[DATA FOR PROCESSING — start]

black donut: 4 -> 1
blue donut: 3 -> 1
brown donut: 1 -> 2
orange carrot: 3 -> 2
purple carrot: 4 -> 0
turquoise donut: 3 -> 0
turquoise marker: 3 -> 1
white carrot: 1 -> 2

[DATA FOR PROCESSING — finish]
[DATA FOR PROCESSING — start]

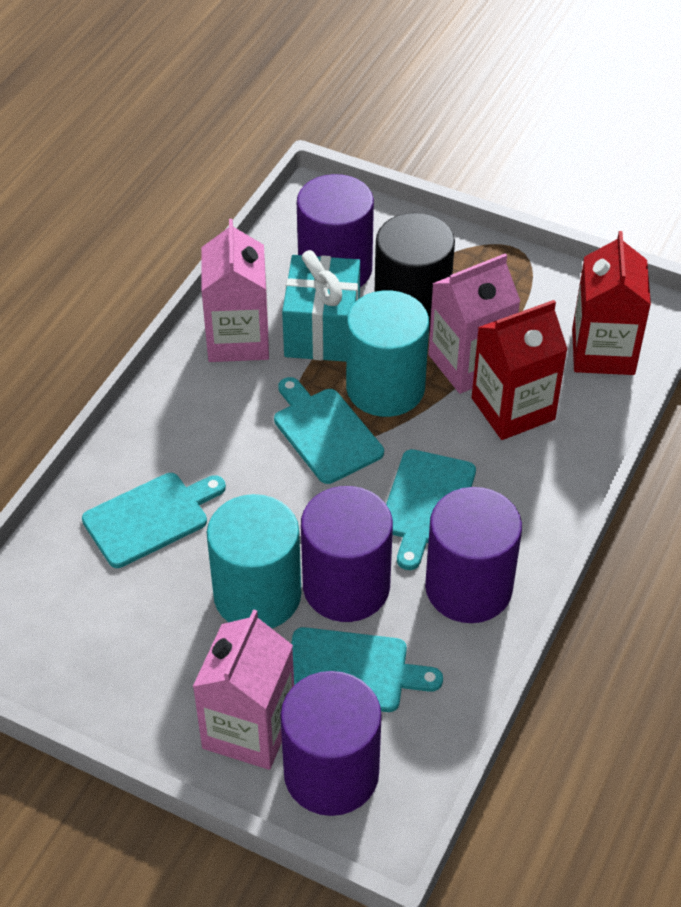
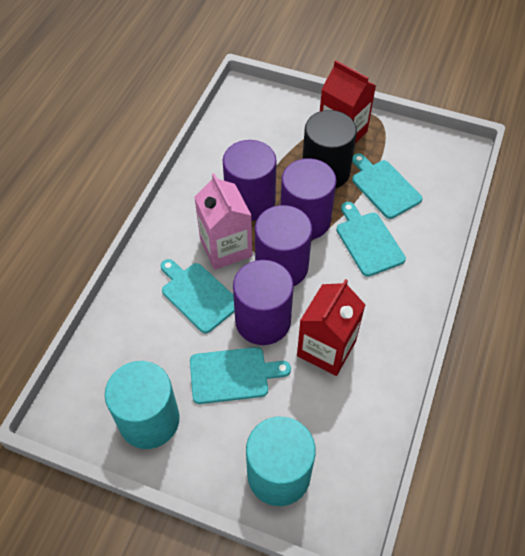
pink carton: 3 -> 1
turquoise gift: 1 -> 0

[DATA FOR PROCESSING — finish]
[DATA FOR PROCESSING — start]

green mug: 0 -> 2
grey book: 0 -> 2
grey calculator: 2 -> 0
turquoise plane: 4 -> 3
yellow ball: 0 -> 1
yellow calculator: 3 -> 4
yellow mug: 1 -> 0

[DATA FOR PROCESSING — finish]

TASK ITEM.
Copy each line containing the word "yellow" from the data.

RESULT OF THE TASK.
yellow ball: 0 -> 1
yellow calculator: 3 -> 4
yellow mug: 1 -> 0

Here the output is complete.